ASSIGNED TASK
Find how many lines of the records below contain the word "pyramid" and write that number by itself.

* * * *

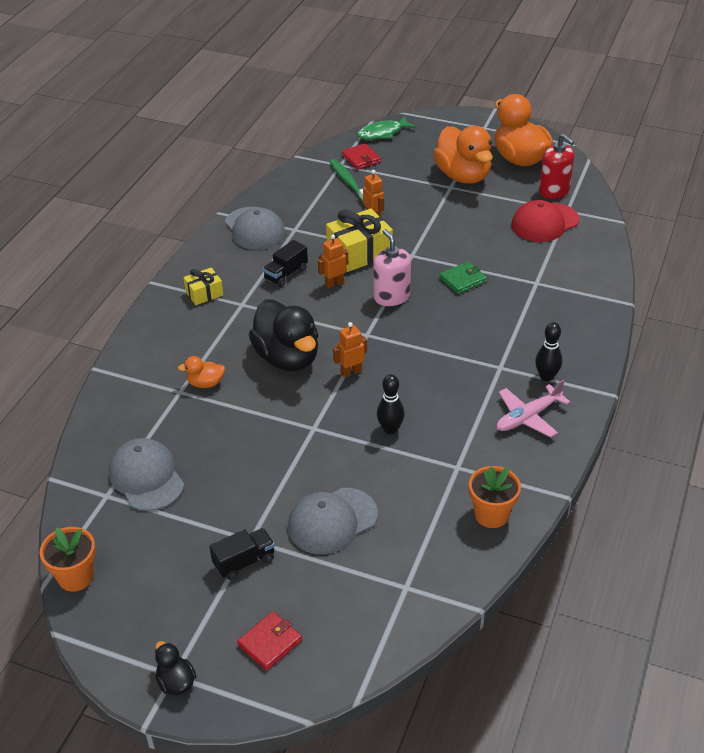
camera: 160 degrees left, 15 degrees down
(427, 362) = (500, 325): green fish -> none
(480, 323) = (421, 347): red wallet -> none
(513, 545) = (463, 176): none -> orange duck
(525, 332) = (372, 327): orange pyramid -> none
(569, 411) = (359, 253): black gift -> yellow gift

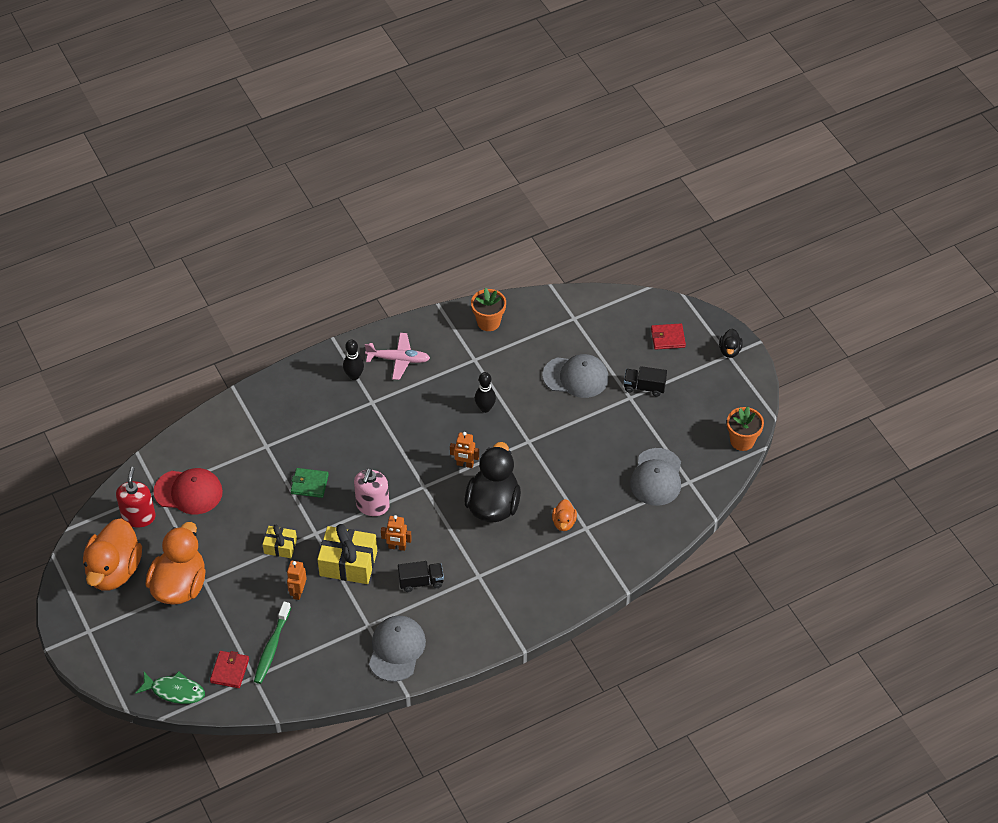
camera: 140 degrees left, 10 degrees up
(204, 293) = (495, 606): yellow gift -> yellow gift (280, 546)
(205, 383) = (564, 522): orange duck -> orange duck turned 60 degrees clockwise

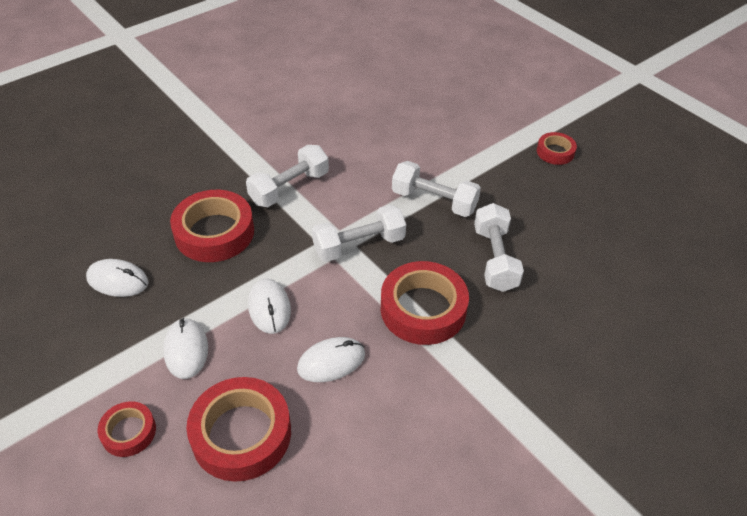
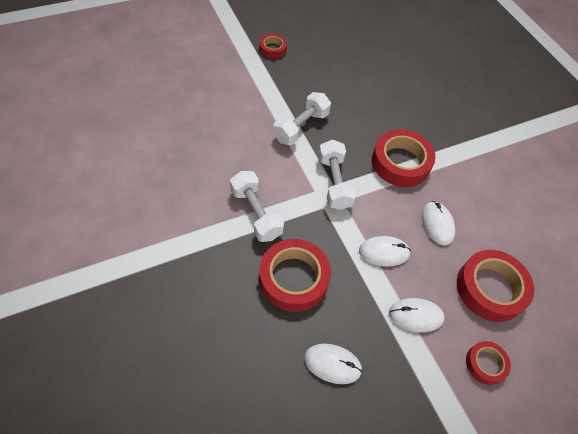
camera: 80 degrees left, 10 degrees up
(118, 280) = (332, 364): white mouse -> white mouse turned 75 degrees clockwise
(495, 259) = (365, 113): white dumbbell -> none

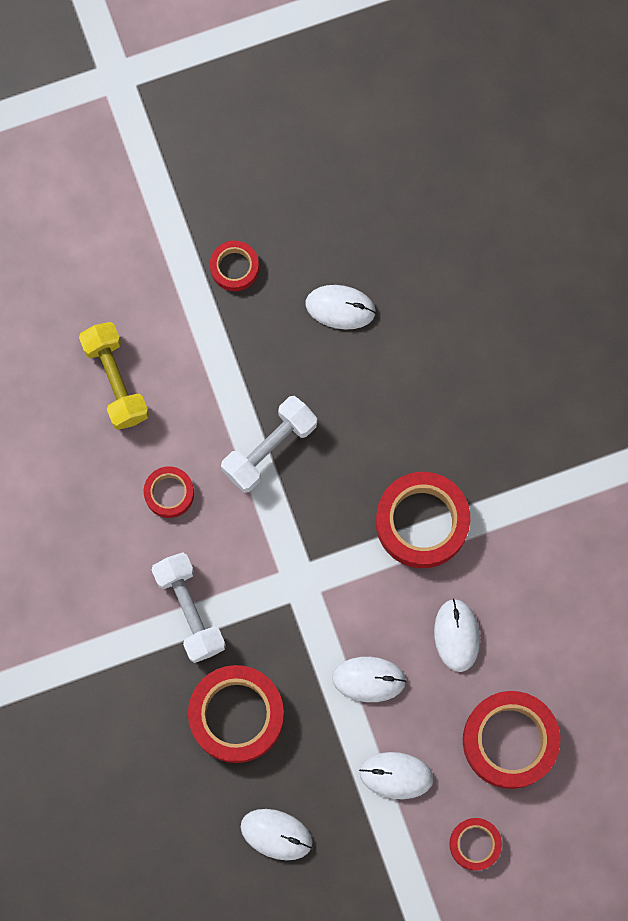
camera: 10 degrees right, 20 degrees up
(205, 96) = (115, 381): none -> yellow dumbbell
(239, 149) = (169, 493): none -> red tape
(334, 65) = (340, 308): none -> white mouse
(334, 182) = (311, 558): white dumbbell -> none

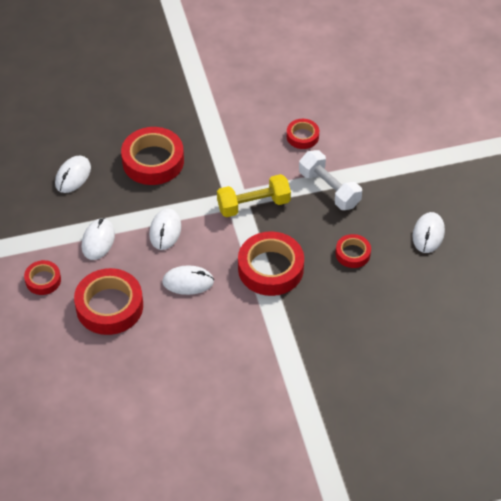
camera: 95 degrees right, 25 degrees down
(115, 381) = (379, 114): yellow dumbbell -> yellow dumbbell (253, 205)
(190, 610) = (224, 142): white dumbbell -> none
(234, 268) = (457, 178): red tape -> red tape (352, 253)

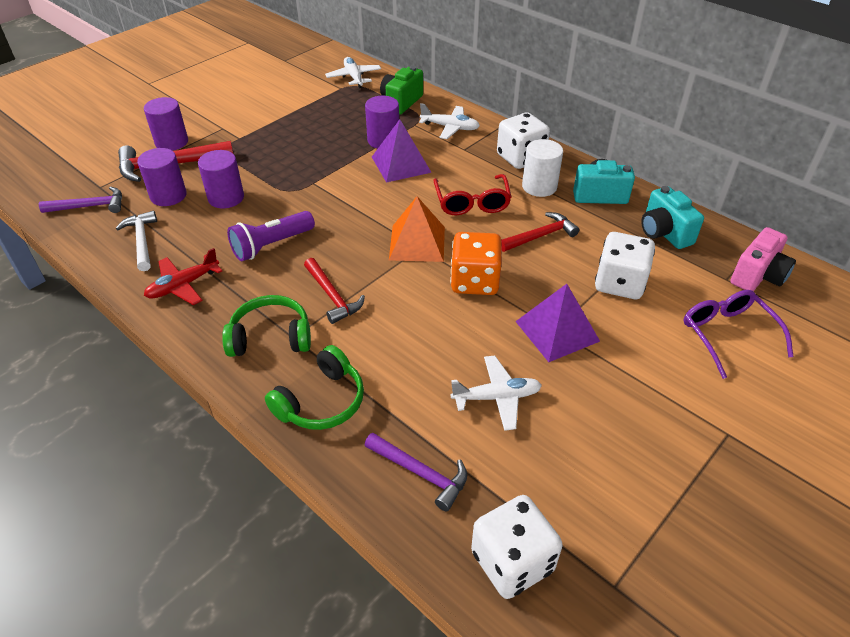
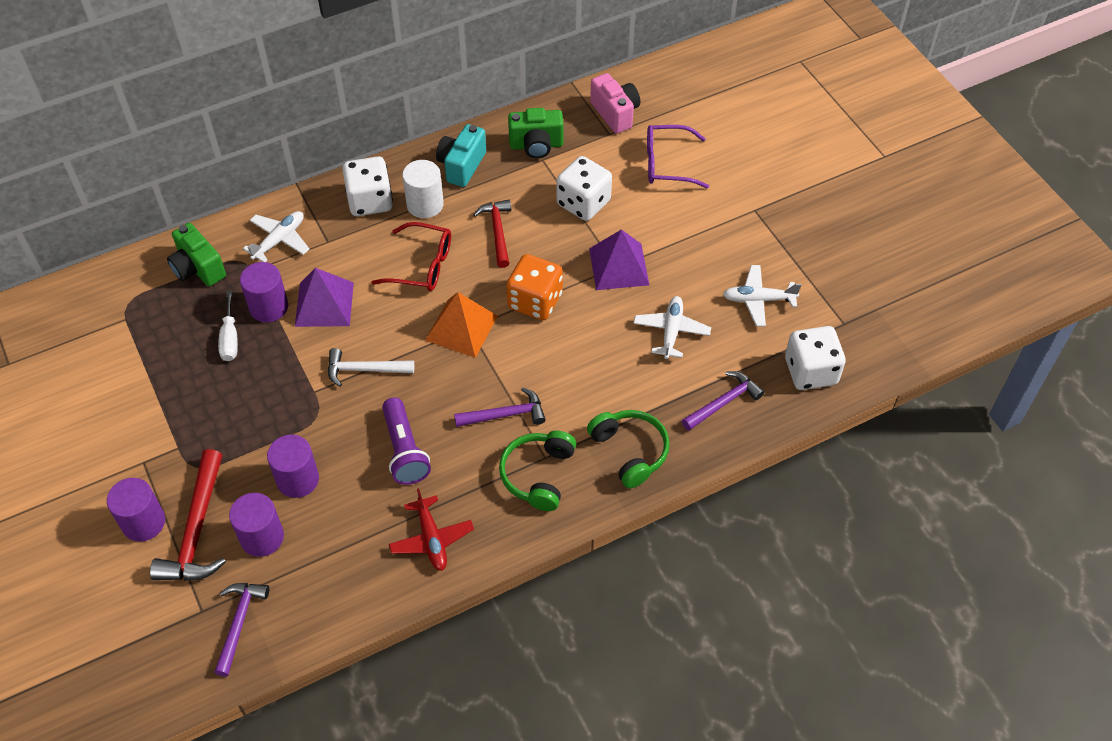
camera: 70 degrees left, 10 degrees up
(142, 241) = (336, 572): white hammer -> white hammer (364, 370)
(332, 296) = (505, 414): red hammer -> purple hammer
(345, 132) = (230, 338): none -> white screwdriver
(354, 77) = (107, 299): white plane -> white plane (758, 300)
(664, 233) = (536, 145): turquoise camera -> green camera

* * * *

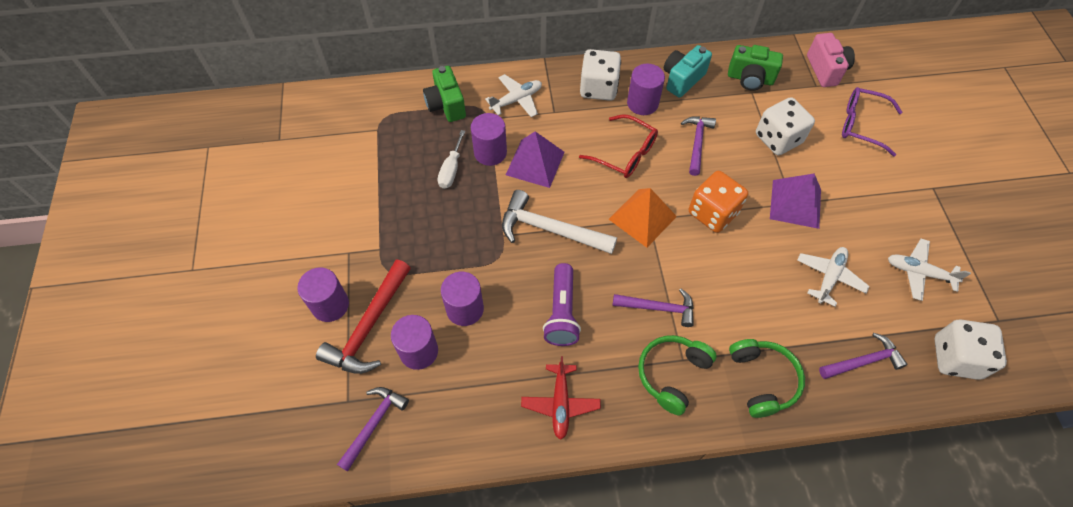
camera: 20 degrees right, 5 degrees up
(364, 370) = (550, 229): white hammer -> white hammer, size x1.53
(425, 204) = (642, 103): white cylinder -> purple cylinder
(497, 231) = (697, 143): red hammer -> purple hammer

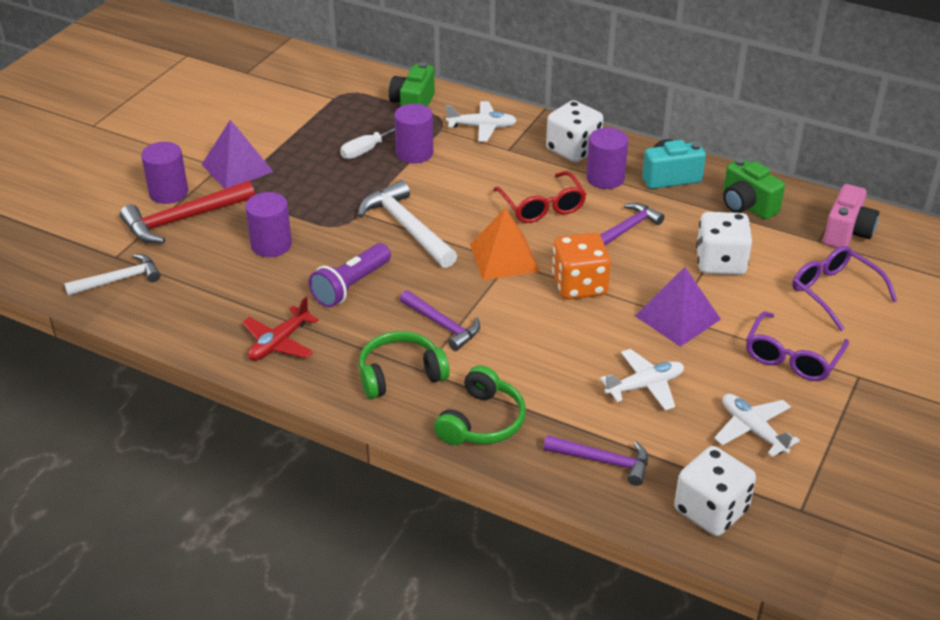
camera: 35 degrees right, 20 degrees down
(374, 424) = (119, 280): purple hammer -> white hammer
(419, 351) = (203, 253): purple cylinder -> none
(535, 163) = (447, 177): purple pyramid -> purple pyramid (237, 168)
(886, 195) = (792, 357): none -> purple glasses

* * * *

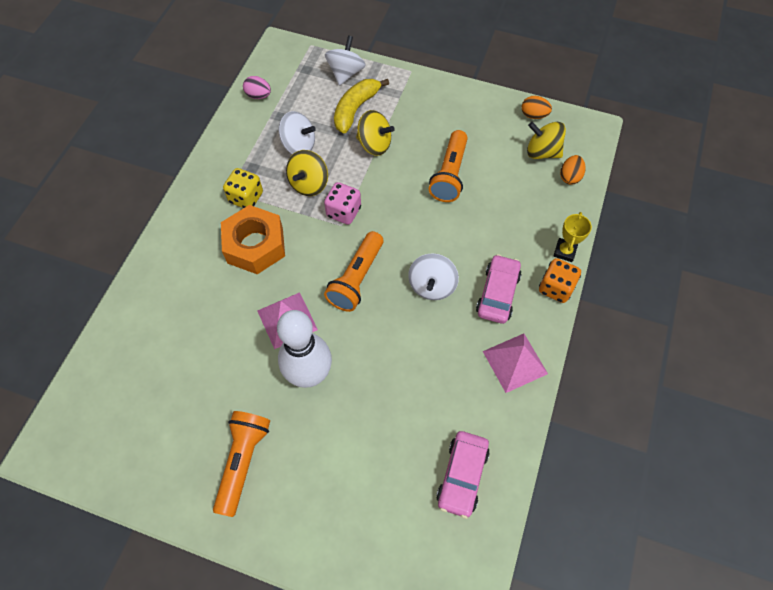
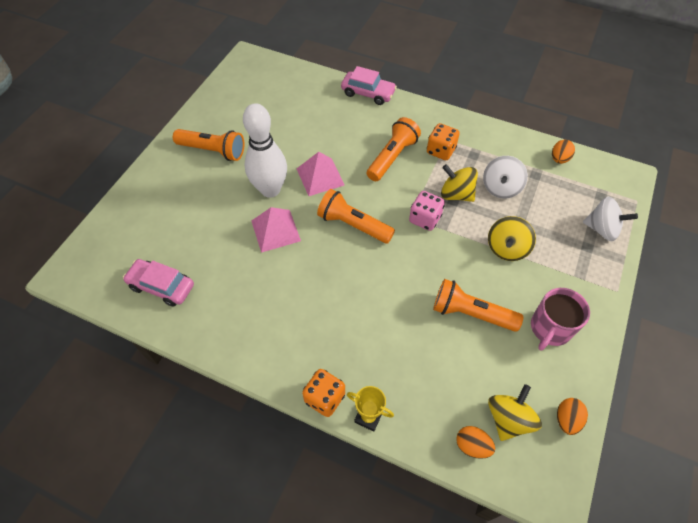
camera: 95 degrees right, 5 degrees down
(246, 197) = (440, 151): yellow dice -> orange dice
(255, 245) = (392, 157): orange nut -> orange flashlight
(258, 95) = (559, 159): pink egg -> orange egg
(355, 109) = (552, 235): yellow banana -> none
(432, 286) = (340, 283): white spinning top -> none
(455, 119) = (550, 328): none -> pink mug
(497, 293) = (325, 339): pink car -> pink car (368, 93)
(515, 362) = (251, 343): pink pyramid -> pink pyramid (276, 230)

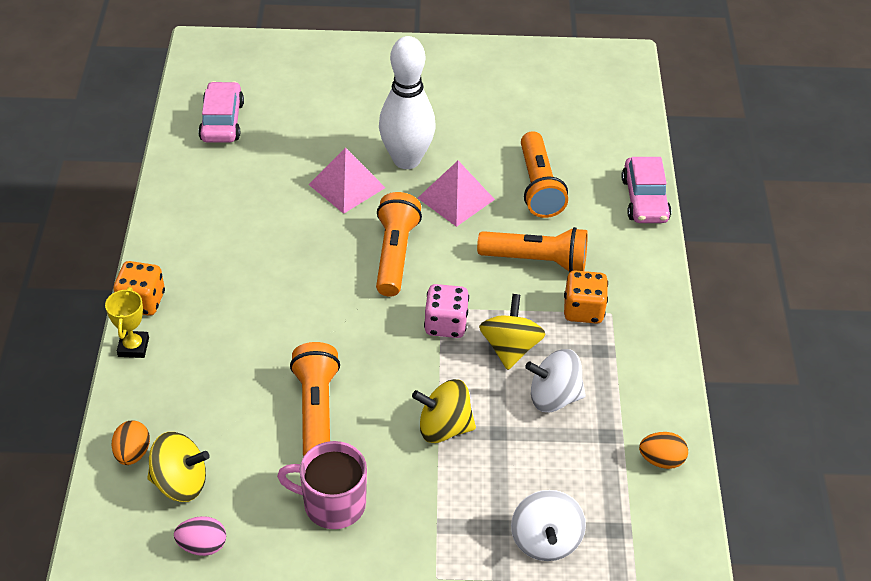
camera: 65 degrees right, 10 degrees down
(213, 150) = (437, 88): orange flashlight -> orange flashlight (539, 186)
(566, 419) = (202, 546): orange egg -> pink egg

* * * *

OUTPUT FOR THIS EXERCISE
3